When the records are reproduced, each one must match exactly, and no picture may be kept.

Stored records

========

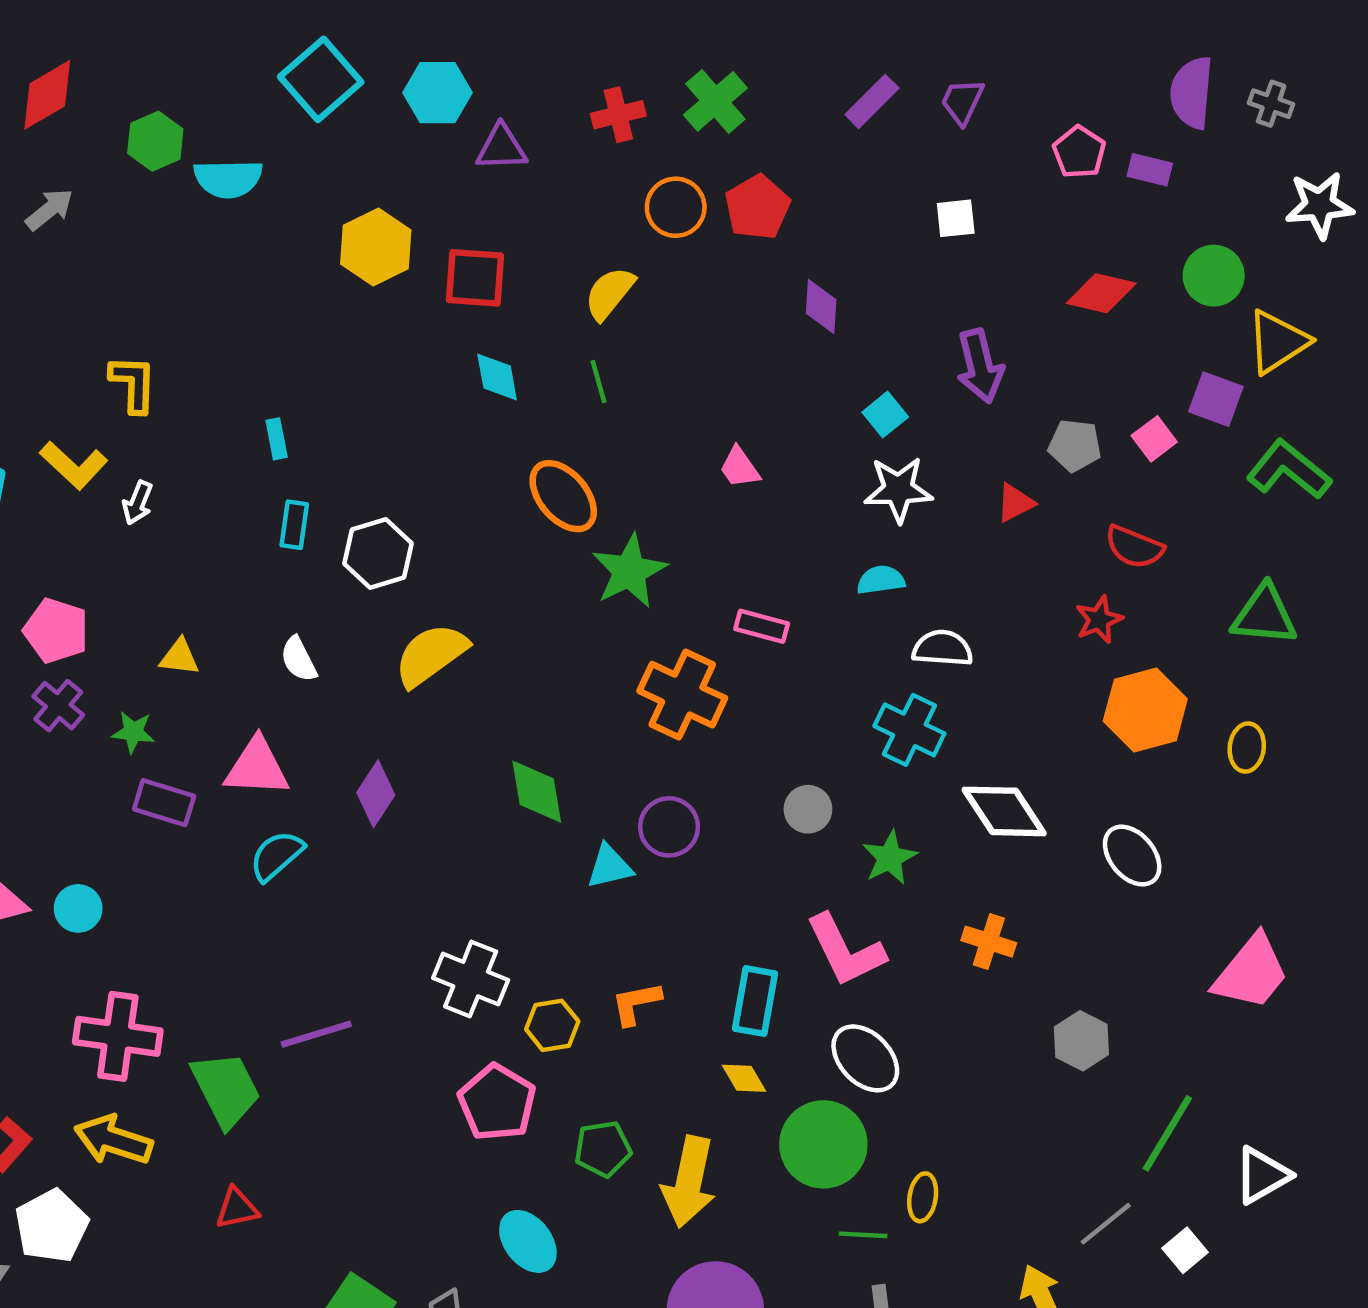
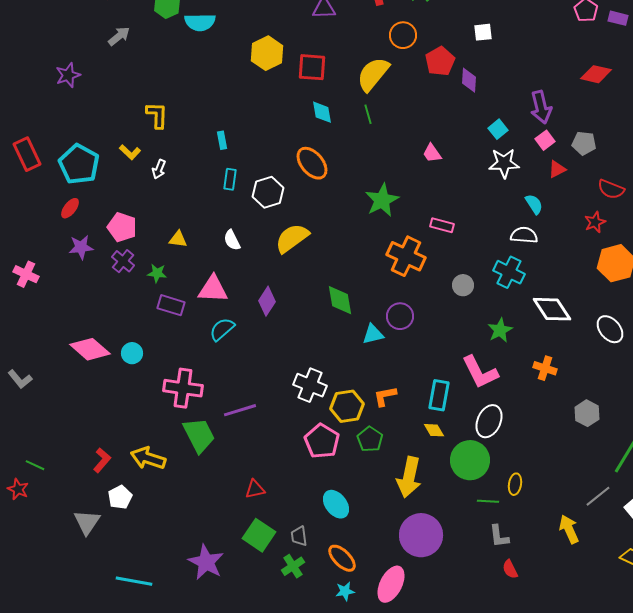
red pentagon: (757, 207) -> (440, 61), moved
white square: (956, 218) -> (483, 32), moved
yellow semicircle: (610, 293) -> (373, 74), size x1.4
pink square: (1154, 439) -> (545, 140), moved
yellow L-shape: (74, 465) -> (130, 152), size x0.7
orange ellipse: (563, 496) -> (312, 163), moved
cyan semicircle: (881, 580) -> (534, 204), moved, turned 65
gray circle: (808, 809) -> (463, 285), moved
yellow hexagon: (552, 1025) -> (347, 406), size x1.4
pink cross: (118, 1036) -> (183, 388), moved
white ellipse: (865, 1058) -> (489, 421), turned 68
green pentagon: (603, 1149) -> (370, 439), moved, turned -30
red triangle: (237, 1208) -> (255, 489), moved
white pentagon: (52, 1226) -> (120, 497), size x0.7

========

* **EXERCISE ANSWER**:
red pentagon: (757, 207) -> (440, 61), moved
white square: (956, 218) -> (483, 32), moved
yellow semicircle: (610, 293) -> (373, 74), size x1.4
pink square: (1154, 439) -> (545, 140), moved
yellow L-shape: (74, 465) -> (130, 152), size x0.7
orange ellipse: (563, 496) -> (312, 163), moved
cyan semicircle: (881, 580) -> (534, 204), moved, turned 65
gray circle: (808, 809) -> (463, 285), moved
yellow hexagon: (552, 1025) -> (347, 406), size x1.4
pink cross: (118, 1036) -> (183, 388), moved
white ellipse: (865, 1058) -> (489, 421), turned 68
green pentagon: (603, 1149) -> (370, 439), moved, turned -30
red triangle: (237, 1208) -> (255, 489), moved
white pentagon: (52, 1226) -> (120, 497), size x0.7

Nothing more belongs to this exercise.